• _ASSIGNED TASK_: When you restate the data, keep every word as it is and drop the images.
(INPUT DATA begins)
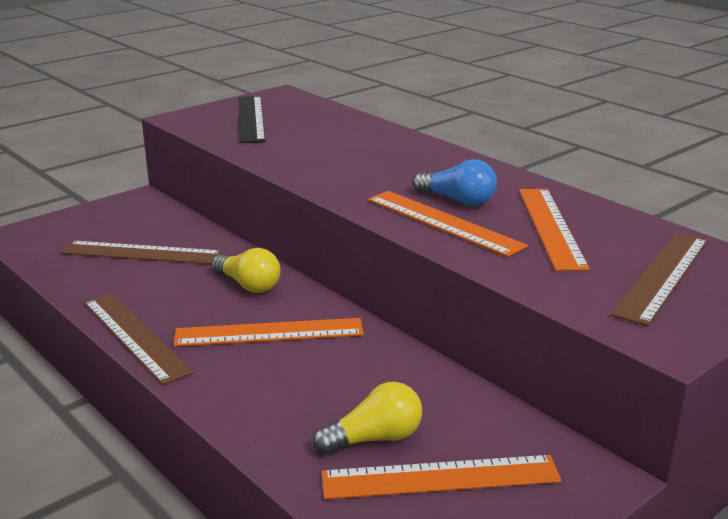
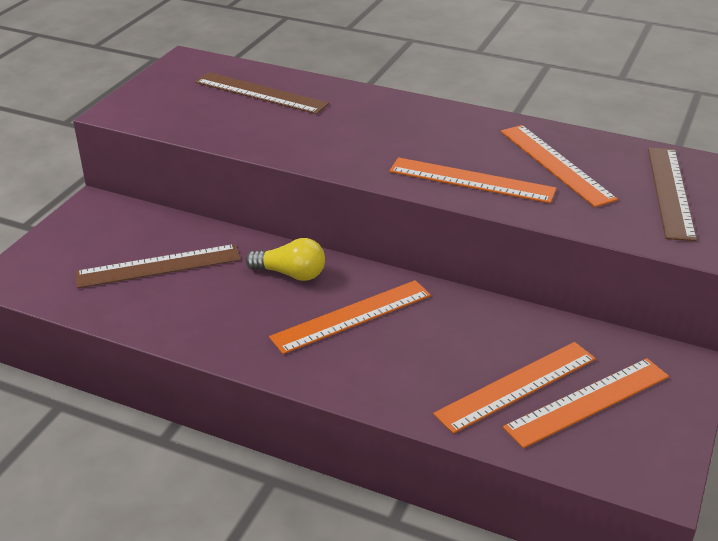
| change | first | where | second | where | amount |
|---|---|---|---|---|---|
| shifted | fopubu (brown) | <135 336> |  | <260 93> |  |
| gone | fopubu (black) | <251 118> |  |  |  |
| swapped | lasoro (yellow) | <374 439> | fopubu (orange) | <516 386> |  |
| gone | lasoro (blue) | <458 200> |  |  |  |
(INPUT DATA ends)
• _ANSWER BELOW_:
| change | first | where | second | where | amount |
|---|---|---|---|---|---|
| shifted | fopubu (brown) | <135 336> |  | <260 93> |  |
| gone | fopubu (black) | <251 118> |  |  |  |
| swapped | lasoro (yellow) | <374 439> | fopubu (orange) | <516 386> |  |
| gone | lasoro (blue) | <458 200> |  |  |  |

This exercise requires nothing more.